* **What the exercise asks**:
Among the entries below, only the lines from the one with "First Team: [472,268,784,423]" through the one with "Branic: [885,654,925,694] ->" are wanted, reproduced exactly. Pictures are not wanted.

* **Records for the task**:
= Beginning of Section =

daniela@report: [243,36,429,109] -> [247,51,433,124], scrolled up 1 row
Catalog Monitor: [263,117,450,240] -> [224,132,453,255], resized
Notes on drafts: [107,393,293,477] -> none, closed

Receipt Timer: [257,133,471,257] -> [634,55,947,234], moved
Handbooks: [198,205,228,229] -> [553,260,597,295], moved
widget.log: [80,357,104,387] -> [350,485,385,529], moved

= End of Section =
= Beginning of Section =

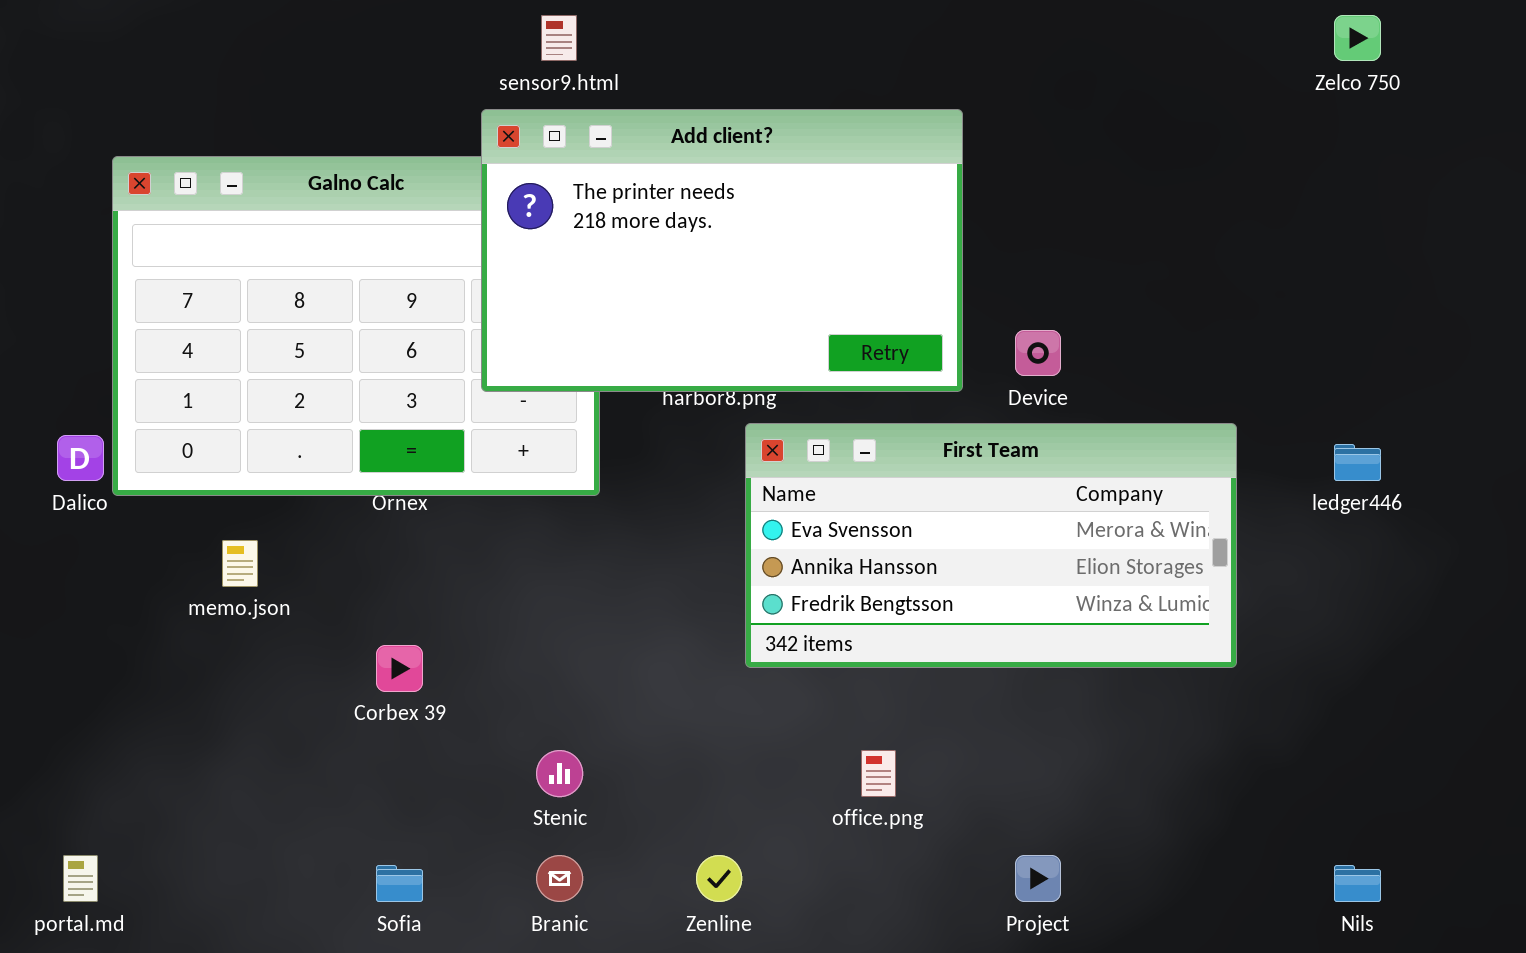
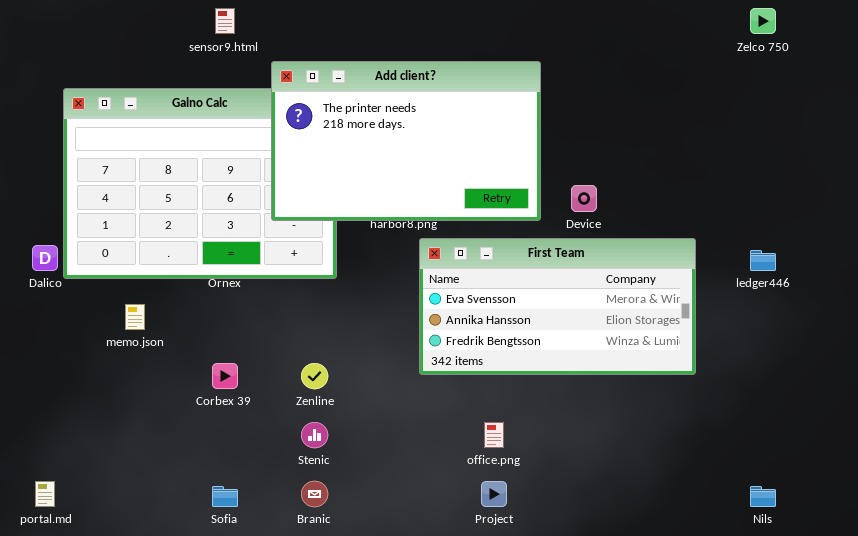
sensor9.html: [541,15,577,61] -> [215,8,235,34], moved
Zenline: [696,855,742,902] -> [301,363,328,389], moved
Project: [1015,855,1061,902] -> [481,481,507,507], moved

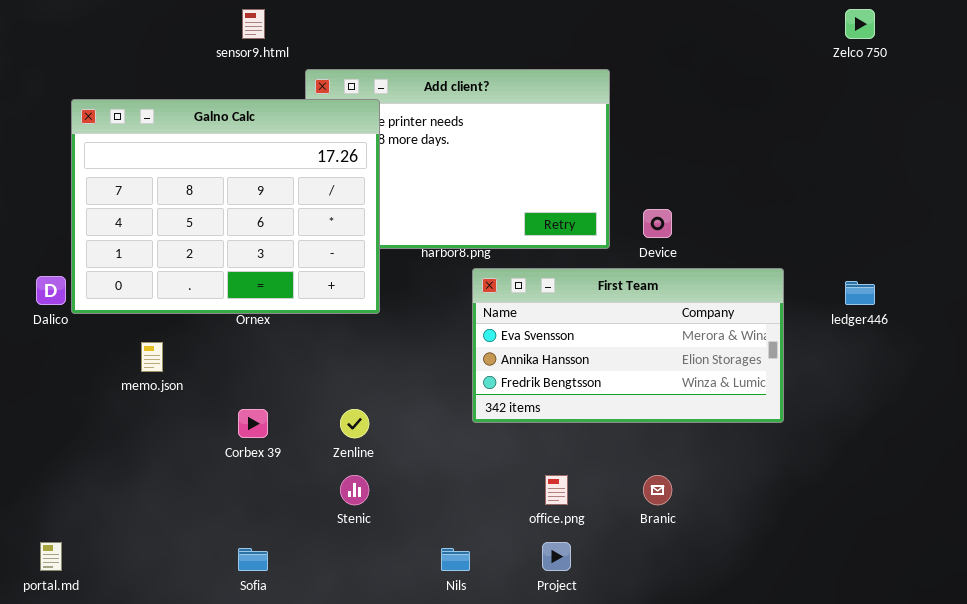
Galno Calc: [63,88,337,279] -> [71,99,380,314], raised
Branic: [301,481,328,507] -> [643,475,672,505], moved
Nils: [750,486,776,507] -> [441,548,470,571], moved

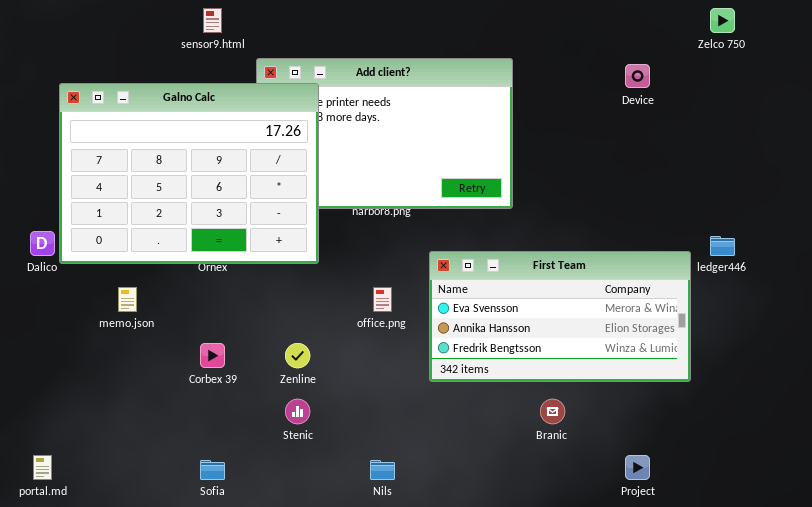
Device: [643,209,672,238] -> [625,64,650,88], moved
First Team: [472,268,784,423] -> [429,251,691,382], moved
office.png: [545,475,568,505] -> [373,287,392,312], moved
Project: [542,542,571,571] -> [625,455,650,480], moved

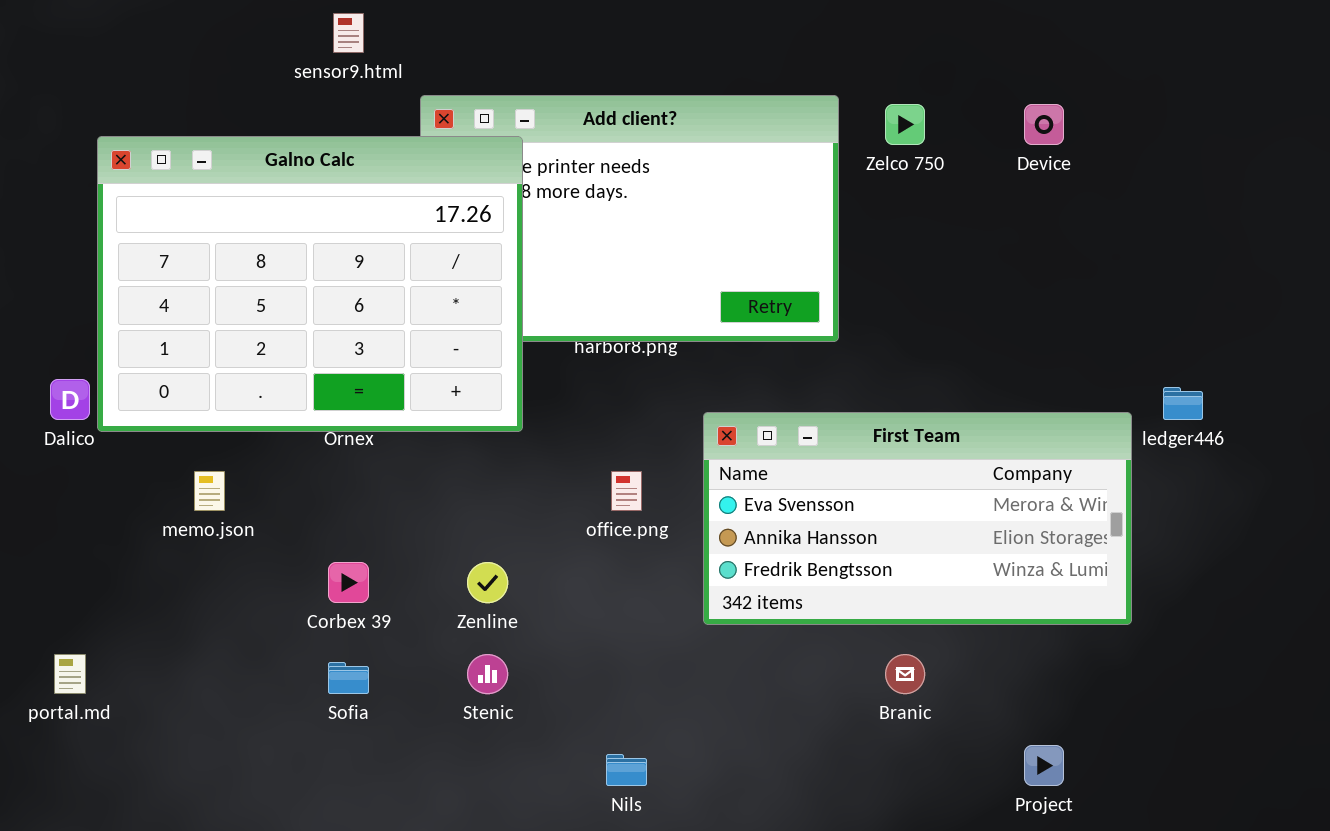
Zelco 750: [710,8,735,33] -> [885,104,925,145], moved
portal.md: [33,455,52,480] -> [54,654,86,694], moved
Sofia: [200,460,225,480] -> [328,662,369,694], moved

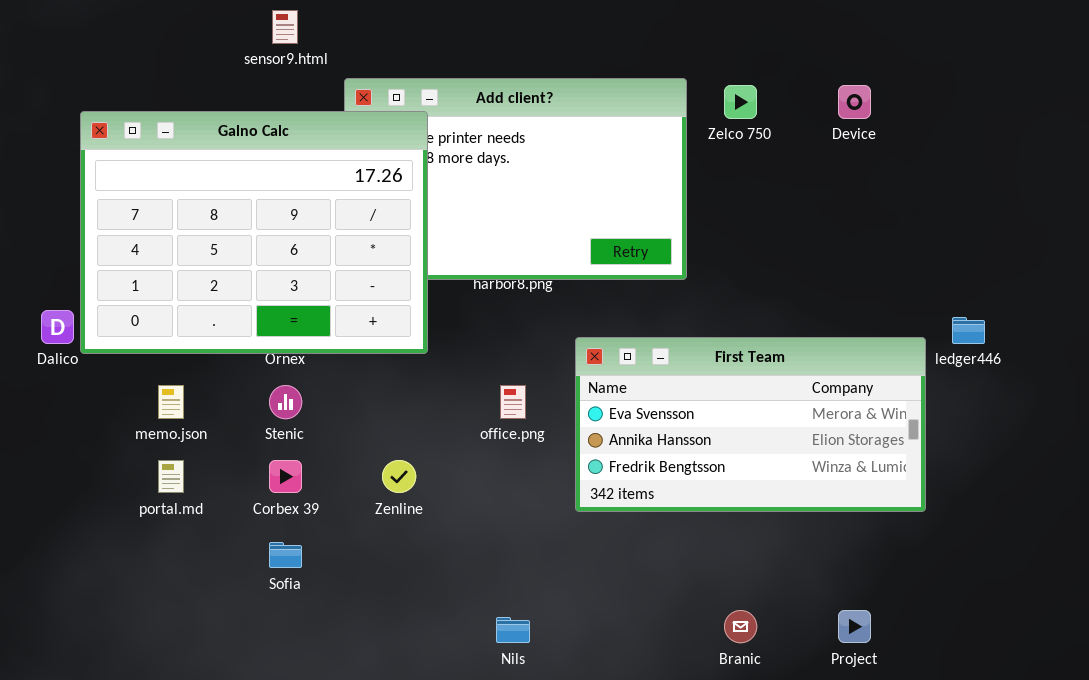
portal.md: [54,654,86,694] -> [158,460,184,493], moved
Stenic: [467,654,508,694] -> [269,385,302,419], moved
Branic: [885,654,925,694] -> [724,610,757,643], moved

= End of Section =
= Beginning of Section =

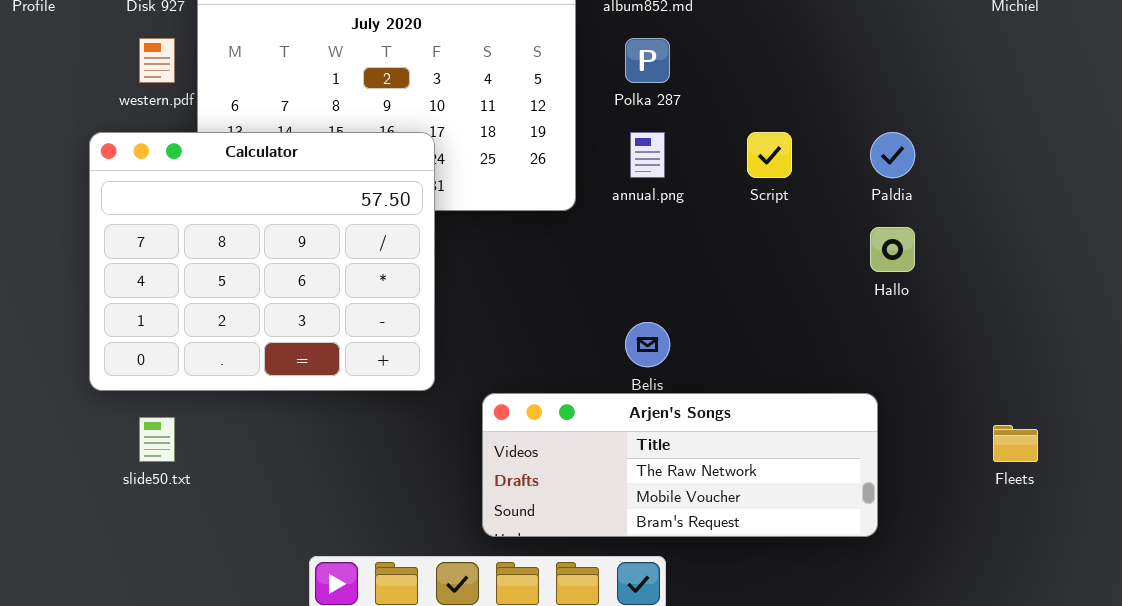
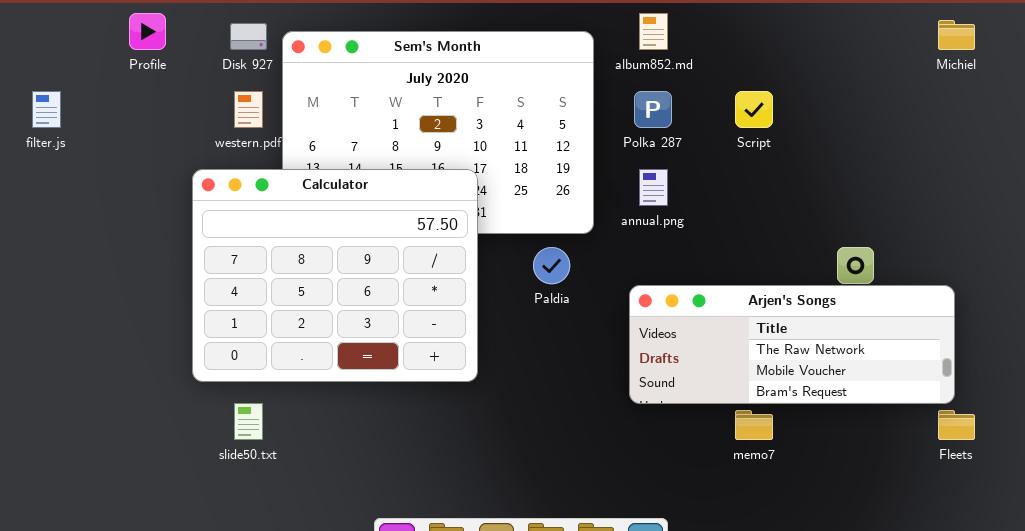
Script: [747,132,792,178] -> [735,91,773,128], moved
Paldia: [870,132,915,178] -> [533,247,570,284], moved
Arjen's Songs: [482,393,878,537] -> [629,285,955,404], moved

= End of Section =

* **Solution to this exercise**:
First Team: [472,268,784,423] -> [429,251,691,382], moved
office.png: [545,475,568,505] -> [373,287,392,312], moved
Project: [542,542,571,571] -> [625,455,650,480], moved

Zelco 750: [710,8,735,33] -> [885,104,925,145], moved
portal.md: [33,455,52,480] -> [54,654,86,694], moved
Sofia: [200,460,225,480] -> [328,662,369,694], moved

portal.md: [54,654,86,694] -> [158,460,184,493], moved
Stenic: [467,654,508,694] -> [269,385,302,419], moved
Branic: [885,654,925,694] -> [724,610,757,643], moved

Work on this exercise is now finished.